#### [Your goal]
Which lines in the records below contain the word "brown"? Copy each of them.

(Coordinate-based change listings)

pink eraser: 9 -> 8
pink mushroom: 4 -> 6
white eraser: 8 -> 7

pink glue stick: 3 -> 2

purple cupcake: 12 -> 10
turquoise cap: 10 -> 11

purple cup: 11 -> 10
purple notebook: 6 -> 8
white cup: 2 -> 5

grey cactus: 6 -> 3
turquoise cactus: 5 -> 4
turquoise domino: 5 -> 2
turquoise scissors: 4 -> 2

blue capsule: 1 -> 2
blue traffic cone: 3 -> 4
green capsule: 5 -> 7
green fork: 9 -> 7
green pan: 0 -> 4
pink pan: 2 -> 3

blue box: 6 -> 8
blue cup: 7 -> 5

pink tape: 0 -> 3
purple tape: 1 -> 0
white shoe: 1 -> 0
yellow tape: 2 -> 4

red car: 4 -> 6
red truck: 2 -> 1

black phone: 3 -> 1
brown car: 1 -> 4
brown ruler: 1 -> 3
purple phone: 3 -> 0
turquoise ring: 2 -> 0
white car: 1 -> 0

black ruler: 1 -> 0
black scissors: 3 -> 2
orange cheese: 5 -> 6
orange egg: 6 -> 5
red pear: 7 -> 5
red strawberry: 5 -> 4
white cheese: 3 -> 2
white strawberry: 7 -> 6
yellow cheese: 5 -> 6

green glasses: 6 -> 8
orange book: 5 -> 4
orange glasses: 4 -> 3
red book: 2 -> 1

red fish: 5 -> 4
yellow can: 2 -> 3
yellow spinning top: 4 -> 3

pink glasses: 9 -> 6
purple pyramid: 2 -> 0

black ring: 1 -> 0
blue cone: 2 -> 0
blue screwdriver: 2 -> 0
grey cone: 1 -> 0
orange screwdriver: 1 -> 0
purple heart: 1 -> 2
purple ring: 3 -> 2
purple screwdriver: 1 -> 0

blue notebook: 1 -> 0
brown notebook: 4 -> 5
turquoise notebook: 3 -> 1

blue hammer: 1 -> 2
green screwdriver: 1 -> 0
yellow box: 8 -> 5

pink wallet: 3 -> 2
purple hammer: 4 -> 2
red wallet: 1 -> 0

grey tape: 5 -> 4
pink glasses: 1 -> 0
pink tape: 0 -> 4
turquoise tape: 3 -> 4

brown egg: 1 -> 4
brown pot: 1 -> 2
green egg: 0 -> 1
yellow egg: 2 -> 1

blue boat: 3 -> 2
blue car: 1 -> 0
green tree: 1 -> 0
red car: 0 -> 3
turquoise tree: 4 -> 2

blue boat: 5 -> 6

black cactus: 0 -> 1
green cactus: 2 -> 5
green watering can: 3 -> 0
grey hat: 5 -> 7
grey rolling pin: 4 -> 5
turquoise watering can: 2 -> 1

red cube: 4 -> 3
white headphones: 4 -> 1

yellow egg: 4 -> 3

#### [Answer below]
brown car: 1 -> 4
brown ruler: 1 -> 3
brown notebook: 4 -> 5
brown egg: 1 -> 4
brown pot: 1 -> 2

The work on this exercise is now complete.